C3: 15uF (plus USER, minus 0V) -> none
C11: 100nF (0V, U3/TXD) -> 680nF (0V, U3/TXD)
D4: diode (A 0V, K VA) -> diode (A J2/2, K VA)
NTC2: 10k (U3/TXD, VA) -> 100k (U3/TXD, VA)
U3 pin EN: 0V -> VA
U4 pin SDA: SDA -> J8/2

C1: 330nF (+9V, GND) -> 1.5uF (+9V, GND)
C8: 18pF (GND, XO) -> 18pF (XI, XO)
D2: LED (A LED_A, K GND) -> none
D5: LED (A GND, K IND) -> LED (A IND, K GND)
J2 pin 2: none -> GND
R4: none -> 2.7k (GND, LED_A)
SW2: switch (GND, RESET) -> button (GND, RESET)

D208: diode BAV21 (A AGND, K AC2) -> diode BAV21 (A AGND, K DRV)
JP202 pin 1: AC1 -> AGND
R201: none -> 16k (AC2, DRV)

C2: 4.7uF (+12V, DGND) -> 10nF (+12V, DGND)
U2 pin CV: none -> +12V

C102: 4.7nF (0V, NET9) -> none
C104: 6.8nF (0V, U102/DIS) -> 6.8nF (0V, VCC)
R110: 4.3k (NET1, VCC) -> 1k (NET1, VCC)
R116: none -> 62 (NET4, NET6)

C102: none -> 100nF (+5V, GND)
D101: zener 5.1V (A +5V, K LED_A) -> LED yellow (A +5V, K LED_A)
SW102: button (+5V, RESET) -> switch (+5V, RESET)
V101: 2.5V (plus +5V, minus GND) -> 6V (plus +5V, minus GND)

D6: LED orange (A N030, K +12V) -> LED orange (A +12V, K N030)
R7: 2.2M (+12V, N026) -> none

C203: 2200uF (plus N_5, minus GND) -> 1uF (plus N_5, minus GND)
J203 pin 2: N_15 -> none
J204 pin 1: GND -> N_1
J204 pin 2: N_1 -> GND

▬▬▬

- [What the task requires] From top to bottom, please output the material exactly.

- [Task solution]
C3: 15uF (plus USER, minus 0V) -> none
C11: 100nF (0V, U3/TXD) -> 680nF (0V, U3/TXD)
D4: diode (A 0V, K VA) -> diode (A J2/2, K VA)
NTC2: 10k (U3/TXD, VA) -> 100k (U3/TXD, VA)
U3 pin EN: 0V -> VA
U4 pin SDA: SDA -> J8/2

C1: 330nF (+9V, GND) -> 1.5uF (+9V, GND)
C8: 18pF (GND, XO) -> 18pF (XI, XO)
D2: LED (A LED_A, K GND) -> none
D5: LED (A GND, K IND) -> LED (A IND, K GND)
J2 pin 2: none -> GND
R4: none -> 2.7k (GND, LED_A)
SW2: switch (GND, RESET) -> button (GND, RESET)

D208: diode BAV21 (A AGND, K AC2) -> diode BAV21 (A AGND, K DRV)
JP202 pin 1: AC1 -> AGND
R201: none -> 16k (AC2, DRV)

C2: 4.7uF (+12V, DGND) -> 10nF (+12V, DGND)
U2 pin CV: none -> +12V

C102: 4.7nF (0V, NET9) -> none
C104: 6.8nF (0V, U102/DIS) -> 6.8nF (0V, VCC)
R110: 4.3k (NET1, VCC) -> 1k (NET1, VCC)
R116: none -> 62 (NET4, NET6)

C102: none -> 100nF (+5V, GND)
D101: zener 5.1V (A +5V, K LED_A) -> LED yellow (A +5V, K LED_A)
SW102: button (+5V, RESET) -> switch (+5V, RESET)
V101: 2.5V (plus +5V, minus GND) -> 6V (plus +5V, minus GND)

D6: LED orange (A N030, K +12V) -> LED orange (A +12V, K N030)
R7: 2.2M (+12V, N026) -> none

C203: 2200uF (plus N_5, minus GND) -> 1uF (plus N_5, minus GND)
J203 pin 2: N_15 -> none
J204 pin 1: GND -> N_1
J204 pin 2: N_1 -> GND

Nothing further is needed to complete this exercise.